Input data:
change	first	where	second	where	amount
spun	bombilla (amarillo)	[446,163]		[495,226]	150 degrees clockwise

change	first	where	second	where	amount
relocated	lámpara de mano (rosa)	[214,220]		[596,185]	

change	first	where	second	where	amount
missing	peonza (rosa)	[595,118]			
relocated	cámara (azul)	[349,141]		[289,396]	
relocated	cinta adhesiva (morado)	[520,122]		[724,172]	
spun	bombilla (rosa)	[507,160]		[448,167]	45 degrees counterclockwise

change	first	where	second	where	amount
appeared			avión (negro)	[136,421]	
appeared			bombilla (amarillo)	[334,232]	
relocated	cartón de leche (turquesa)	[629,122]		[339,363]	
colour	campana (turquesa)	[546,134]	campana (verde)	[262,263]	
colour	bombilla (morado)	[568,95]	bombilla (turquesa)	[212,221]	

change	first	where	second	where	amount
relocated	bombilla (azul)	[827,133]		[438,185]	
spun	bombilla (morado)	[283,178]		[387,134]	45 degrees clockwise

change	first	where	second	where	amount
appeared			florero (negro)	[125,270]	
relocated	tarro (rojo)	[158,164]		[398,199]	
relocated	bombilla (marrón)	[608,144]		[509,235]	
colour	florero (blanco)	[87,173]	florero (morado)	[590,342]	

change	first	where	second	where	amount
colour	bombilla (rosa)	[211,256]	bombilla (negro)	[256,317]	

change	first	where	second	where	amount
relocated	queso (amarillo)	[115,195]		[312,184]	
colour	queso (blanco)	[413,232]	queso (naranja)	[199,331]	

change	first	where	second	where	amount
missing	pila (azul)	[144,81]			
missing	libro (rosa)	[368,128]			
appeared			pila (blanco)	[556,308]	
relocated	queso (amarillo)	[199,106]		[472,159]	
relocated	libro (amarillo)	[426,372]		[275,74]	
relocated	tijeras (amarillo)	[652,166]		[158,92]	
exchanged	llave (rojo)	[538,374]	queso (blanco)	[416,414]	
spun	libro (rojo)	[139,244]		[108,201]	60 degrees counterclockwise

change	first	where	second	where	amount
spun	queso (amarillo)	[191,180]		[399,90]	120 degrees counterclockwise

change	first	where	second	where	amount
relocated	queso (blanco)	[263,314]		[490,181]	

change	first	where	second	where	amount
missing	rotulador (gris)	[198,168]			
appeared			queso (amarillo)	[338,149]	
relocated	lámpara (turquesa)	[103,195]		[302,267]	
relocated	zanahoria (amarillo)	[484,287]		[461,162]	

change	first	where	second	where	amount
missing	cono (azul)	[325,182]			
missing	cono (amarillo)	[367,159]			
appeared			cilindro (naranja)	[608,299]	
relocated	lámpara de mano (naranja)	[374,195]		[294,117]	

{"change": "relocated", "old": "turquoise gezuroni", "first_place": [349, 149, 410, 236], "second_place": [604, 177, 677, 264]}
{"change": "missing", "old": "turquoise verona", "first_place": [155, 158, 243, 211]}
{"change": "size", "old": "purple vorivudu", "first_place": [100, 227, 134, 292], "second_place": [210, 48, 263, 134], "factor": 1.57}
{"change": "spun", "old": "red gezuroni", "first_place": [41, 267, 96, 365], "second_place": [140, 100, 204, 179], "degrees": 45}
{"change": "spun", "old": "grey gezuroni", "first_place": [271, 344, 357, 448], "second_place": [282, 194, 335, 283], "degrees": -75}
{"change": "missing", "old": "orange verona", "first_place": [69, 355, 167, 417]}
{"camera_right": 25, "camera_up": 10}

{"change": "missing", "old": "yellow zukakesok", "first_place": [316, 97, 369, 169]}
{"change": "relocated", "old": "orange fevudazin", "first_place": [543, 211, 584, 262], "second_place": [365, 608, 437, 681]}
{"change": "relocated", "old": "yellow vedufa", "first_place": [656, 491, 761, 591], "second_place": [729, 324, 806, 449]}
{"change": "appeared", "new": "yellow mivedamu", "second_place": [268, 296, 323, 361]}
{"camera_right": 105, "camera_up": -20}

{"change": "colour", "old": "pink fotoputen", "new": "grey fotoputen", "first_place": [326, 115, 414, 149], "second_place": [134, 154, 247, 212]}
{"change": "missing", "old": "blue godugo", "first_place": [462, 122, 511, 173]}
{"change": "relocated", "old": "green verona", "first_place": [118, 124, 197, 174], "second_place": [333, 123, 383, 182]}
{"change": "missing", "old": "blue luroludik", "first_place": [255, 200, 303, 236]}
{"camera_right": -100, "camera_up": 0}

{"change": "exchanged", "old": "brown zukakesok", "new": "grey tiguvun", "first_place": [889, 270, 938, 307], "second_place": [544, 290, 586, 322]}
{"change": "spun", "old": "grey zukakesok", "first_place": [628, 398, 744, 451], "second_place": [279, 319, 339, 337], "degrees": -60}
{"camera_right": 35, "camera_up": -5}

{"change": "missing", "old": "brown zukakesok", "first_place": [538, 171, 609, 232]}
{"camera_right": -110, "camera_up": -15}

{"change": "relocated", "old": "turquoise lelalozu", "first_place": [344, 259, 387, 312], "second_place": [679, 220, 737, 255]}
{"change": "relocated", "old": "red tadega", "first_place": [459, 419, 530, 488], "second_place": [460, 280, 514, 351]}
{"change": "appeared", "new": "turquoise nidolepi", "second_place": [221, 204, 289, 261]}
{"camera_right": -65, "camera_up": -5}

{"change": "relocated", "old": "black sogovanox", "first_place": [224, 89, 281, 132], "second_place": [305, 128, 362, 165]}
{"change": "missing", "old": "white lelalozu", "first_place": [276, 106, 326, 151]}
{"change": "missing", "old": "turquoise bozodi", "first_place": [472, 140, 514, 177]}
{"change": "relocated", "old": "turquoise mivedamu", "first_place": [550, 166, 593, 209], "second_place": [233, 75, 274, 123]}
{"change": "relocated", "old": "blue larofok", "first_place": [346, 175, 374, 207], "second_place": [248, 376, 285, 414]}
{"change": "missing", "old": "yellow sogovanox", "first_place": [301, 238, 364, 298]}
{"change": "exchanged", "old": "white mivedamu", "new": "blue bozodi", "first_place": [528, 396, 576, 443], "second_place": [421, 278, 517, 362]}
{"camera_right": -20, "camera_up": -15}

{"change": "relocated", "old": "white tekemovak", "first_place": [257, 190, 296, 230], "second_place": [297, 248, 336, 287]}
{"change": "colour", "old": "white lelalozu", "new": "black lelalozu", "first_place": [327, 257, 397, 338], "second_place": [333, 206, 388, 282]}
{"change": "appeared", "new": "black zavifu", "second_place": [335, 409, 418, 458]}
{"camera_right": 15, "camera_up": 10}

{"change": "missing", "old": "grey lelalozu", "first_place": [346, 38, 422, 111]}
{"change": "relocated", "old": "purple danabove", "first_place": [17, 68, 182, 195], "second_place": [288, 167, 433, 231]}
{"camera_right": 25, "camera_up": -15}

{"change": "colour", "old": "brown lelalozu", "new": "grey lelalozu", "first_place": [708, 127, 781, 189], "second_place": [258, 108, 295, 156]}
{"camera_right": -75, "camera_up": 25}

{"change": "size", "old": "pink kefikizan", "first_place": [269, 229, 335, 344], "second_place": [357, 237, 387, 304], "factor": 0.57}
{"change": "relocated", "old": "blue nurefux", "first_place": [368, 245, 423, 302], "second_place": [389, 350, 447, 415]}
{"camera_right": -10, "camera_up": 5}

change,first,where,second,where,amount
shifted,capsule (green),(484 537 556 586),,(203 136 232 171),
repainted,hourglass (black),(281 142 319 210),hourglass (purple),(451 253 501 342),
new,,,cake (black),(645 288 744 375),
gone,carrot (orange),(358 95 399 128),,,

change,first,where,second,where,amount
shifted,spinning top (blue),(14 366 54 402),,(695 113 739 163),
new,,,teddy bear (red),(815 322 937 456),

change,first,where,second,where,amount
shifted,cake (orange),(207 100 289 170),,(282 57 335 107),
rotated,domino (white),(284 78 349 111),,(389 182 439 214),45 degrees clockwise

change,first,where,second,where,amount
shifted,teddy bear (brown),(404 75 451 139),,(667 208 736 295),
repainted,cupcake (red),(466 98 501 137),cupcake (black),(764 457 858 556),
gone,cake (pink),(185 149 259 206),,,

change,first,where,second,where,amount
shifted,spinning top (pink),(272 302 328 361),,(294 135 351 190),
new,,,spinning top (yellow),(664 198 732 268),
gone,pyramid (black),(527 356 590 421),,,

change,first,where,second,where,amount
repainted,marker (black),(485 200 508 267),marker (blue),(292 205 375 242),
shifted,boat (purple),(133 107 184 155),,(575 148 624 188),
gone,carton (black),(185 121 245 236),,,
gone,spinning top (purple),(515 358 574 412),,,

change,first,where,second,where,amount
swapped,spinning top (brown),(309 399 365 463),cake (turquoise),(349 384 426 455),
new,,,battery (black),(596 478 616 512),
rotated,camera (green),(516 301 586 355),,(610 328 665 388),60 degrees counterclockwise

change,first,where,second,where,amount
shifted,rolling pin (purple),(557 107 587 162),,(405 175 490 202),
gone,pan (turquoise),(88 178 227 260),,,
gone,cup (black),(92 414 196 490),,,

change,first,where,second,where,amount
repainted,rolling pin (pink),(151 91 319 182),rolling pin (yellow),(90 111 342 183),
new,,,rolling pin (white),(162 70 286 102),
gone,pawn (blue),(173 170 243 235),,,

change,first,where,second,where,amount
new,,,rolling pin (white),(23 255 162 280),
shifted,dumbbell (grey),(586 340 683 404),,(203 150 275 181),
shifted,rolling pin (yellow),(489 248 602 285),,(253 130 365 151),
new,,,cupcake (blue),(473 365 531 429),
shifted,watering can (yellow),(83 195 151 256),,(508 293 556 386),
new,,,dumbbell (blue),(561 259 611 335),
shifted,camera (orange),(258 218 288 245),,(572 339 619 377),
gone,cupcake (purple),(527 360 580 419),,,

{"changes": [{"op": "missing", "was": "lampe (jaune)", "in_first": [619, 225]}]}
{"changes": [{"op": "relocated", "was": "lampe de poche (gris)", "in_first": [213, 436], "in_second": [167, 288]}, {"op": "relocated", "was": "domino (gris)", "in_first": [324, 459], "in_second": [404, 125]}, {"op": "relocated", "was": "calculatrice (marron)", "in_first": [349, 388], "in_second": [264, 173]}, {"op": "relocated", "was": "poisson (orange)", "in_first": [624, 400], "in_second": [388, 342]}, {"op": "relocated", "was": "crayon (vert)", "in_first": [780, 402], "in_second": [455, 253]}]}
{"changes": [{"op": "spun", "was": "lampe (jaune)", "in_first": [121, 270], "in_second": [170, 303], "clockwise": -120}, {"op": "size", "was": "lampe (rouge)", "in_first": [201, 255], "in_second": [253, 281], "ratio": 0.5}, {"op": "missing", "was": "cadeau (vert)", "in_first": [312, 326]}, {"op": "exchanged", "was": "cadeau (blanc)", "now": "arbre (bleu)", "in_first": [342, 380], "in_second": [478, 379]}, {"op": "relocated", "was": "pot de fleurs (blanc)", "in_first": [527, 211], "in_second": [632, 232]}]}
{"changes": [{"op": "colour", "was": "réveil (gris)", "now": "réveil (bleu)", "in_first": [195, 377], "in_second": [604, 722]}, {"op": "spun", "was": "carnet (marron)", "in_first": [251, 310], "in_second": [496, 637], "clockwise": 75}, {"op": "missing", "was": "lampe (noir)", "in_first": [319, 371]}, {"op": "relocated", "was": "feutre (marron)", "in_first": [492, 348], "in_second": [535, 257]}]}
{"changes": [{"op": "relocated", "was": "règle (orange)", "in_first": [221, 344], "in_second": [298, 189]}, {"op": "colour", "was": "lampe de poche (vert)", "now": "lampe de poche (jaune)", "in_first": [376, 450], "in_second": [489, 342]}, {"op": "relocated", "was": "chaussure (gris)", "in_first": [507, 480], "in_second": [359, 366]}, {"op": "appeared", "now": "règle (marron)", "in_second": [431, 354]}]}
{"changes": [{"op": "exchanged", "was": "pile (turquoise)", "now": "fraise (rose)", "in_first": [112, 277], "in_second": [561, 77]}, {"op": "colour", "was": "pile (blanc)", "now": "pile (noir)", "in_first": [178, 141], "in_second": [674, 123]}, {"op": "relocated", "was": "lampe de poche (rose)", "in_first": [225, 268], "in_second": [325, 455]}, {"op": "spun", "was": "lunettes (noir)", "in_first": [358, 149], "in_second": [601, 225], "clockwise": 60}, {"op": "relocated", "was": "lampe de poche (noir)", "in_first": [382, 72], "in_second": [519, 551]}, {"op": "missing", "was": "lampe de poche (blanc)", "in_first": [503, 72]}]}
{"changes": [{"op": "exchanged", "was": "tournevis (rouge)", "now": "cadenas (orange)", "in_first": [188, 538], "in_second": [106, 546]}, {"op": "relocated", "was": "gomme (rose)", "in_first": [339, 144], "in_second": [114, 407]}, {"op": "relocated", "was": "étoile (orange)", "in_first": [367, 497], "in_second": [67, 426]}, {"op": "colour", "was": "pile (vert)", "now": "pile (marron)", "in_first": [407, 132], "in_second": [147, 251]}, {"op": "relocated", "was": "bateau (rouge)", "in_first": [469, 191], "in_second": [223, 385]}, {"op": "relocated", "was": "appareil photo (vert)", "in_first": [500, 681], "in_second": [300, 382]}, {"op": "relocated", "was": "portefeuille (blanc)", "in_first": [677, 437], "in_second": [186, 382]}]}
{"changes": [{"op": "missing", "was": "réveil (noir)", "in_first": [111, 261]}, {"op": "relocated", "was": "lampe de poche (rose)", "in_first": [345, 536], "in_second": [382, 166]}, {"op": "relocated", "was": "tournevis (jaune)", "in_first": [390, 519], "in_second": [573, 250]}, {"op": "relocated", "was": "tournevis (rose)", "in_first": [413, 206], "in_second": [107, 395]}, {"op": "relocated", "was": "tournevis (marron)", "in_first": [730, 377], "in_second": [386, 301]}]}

Exercise prompt:
Return only those lines of the records that contain the string "gezuroni".

Answer to this exercise:
{"change": "relocated", "old": "turquoise gezuroni", "first_place": [349, 149, 410, 236], "second_place": [604, 177, 677, 264]}
{"change": "spun", "old": "red gezuroni", "first_place": [41, 267, 96, 365], "second_place": [140, 100, 204, 179], "degrees": 45}
{"change": "spun", "old": "grey gezuroni", "first_place": [271, 344, 357, 448], "second_place": [282, 194, 335, 283], "degrees": -75}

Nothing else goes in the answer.